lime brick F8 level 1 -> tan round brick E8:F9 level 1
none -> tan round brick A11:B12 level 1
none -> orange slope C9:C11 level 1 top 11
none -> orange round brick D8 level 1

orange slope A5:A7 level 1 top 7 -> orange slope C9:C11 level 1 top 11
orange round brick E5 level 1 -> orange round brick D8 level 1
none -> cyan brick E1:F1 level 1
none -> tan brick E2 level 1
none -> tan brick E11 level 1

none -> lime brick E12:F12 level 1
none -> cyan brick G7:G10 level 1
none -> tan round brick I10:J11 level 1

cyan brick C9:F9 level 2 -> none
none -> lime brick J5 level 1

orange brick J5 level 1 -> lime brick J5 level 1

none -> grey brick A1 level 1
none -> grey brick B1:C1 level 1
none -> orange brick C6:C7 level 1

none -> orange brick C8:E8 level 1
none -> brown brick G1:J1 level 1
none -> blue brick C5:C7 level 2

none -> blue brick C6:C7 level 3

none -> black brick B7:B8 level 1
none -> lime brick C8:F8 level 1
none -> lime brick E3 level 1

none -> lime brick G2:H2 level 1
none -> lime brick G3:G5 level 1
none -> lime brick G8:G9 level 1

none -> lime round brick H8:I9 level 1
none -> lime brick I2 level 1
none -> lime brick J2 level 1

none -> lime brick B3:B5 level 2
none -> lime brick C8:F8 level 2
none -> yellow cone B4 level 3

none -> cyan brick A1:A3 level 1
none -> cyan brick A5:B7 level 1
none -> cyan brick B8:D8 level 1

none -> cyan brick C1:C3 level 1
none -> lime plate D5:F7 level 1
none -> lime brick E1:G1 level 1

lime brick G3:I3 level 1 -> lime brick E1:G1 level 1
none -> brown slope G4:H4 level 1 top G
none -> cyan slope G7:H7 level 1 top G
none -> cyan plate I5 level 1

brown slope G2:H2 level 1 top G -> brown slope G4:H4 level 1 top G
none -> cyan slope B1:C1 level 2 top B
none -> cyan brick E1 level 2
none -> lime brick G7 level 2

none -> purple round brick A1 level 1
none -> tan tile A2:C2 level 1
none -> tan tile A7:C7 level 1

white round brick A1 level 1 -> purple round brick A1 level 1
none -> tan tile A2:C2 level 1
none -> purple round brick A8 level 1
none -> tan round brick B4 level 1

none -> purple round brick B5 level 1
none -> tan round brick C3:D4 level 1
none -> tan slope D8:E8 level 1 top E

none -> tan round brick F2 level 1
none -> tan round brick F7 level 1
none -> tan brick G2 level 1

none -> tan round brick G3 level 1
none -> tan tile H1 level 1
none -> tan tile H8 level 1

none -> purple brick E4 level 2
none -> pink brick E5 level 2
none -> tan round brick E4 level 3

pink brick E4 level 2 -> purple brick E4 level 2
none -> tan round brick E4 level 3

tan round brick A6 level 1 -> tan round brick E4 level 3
#####
YOUR INSTRUCTIONS –
Set every record down again, exactly as given.

OUTPUT –
lime brick F8 level 1 -> tan round brick E8:F9 level 1
none -> tan round brick A11:B12 level 1
none -> orange slope C9:C11 level 1 top 11
none -> orange round brick D8 level 1

orange slope A5:A7 level 1 top 7 -> orange slope C9:C11 level 1 top 11
orange round brick E5 level 1 -> orange round brick D8 level 1
none -> cyan brick E1:F1 level 1
none -> tan brick E2 level 1
none -> tan brick E11 level 1

none -> lime brick E12:F12 level 1
none -> cyan brick G7:G10 level 1
none -> tan round brick I10:J11 level 1

cyan brick C9:F9 level 2 -> none
none -> lime brick J5 level 1

orange brick J5 level 1 -> lime brick J5 level 1

none -> grey brick A1 level 1
none -> grey brick B1:C1 level 1
none -> orange brick C6:C7 level 1

none -> orange brick C8:E8 level 1
none -> brown brick G1:J1 level 1
none -> blue brick C5:C7 level 2

none -> blue brick C6:C7 level 3

none -> black brick B7:B8 level 1
none -> lime brick C8:F8 level 1
none -> lime brick E3 level 1

none -> lime brick G2:H2 level 1
none -> lime brick G3:G5 level 1
none -> lime brick G8:G9 level 1

none -> lime round brick H8:I9 level 1
none -> lime brick I2 level 1
none -> lime brick J2 level 1

none -> lime brick B3:B5 level 2
none -> lime brick C8:F8 level 2
none -> yellow cone B4 level 3

none -> cyan brick A1:A3 level 1
none -> cyan brick A5:B7 level 1
none -> cyan brick B8:D8 level 1

none -> cyan brick C1:C3 level 1
none -> lime plate D5:F7 level 1
none -> lime brick E1:G1 level 1

lime brick G3:I3 level 1 -> lime brick E1:G1 level 1
none -> brown slope G4:H4 level 1 top G
none -> cyan slope G7:H7 level 1 top G
none -> cyan plate I5 level 1

brown slope G2:H2 level 1 top G -> brown slope G4:H4 level 1 top G
none -> cyan slope B1:C1 level 2 top B
none -> cyan brick E1 level 2
none -> lime brick G7 level 2

none -> purple round brick A1 level 1
none -> tan tile A2:C2 level 1
none -> tan tile A7:C7 level 1

white round brick A1 level 1 -> purple round brick A1 level 1
none -> tan tile A2:C2 level 1
none -> purple round brick A8 level 1
none -> tan round brick B4 level 1

none -> purple round brick B5 level 1
none -> tan round brick C3:D4 level 1
none -> tan slope D8:E8 level 1 top E

none -> tan round brick F2 level 1
none -> tan round brick F7 level 1
none -> tan brick G2 level 1

none -> tan round brick G3 level 1
none -> tan tile H1 level 1
none -> tan tile H8 level 1

none -> purple brick E4 level 2
none -> pink brick E5 level 2
none -> tan round brick E4 level 3

pink brick E4 level 2 -> purple brick E4 level 2
none -> tan round brick E4 level 3

tan round brick A6 level 1 -> tan round brick E4 level 3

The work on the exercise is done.